Task statement: Copy out, exactly as written, only the line containing "turquoise egg: 1 -> 2" and the lines after it through the end of the records.

Supplied material:
◇ ◇ ◇ ◇

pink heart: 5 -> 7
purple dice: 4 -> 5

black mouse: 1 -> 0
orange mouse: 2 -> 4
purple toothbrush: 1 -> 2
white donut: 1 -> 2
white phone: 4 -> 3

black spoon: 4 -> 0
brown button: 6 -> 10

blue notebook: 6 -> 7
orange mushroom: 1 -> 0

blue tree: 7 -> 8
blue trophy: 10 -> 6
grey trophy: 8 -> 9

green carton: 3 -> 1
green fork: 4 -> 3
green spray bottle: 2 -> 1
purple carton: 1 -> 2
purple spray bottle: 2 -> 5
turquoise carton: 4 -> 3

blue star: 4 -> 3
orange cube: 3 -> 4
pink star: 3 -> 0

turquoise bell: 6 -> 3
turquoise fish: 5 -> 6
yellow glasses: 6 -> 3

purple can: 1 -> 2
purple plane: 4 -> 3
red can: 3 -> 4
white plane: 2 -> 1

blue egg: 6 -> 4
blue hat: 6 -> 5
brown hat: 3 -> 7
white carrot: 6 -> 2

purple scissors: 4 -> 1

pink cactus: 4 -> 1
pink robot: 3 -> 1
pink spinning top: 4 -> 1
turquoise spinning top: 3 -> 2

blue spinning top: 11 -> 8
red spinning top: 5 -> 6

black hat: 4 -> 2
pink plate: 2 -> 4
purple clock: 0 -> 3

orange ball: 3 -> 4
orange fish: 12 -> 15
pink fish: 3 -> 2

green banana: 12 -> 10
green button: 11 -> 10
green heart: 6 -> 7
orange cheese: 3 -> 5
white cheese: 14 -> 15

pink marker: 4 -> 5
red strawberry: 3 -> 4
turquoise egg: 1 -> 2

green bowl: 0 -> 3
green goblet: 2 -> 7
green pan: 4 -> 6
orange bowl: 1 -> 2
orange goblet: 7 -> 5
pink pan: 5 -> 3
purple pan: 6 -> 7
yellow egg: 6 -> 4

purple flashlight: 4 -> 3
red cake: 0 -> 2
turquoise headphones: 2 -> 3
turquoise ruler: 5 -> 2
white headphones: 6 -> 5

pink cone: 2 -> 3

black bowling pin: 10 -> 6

◇ ◇ ◇ ◇

Problem solution:
turquoise egg: 1 -> 2

green bowl: 0 -> 3
green goblet: 2 -> 7
green pan: 4 -> 6
orange bowl: 1 -> 2
orange goblet: 7 -> 5
pink pan: 5 -> 3
purple pan: 6 -> 7
yellow egg: 6 -> 4

purple flashlight: 4 -> 3
red cake: 0 -> 2
turquoise headphones: 2 -> 3
turquoise ruler: 5 -> 2
white headphones: 6 -> 5

pink cone: 2 -> 3

black bowling pin: 10 -> 6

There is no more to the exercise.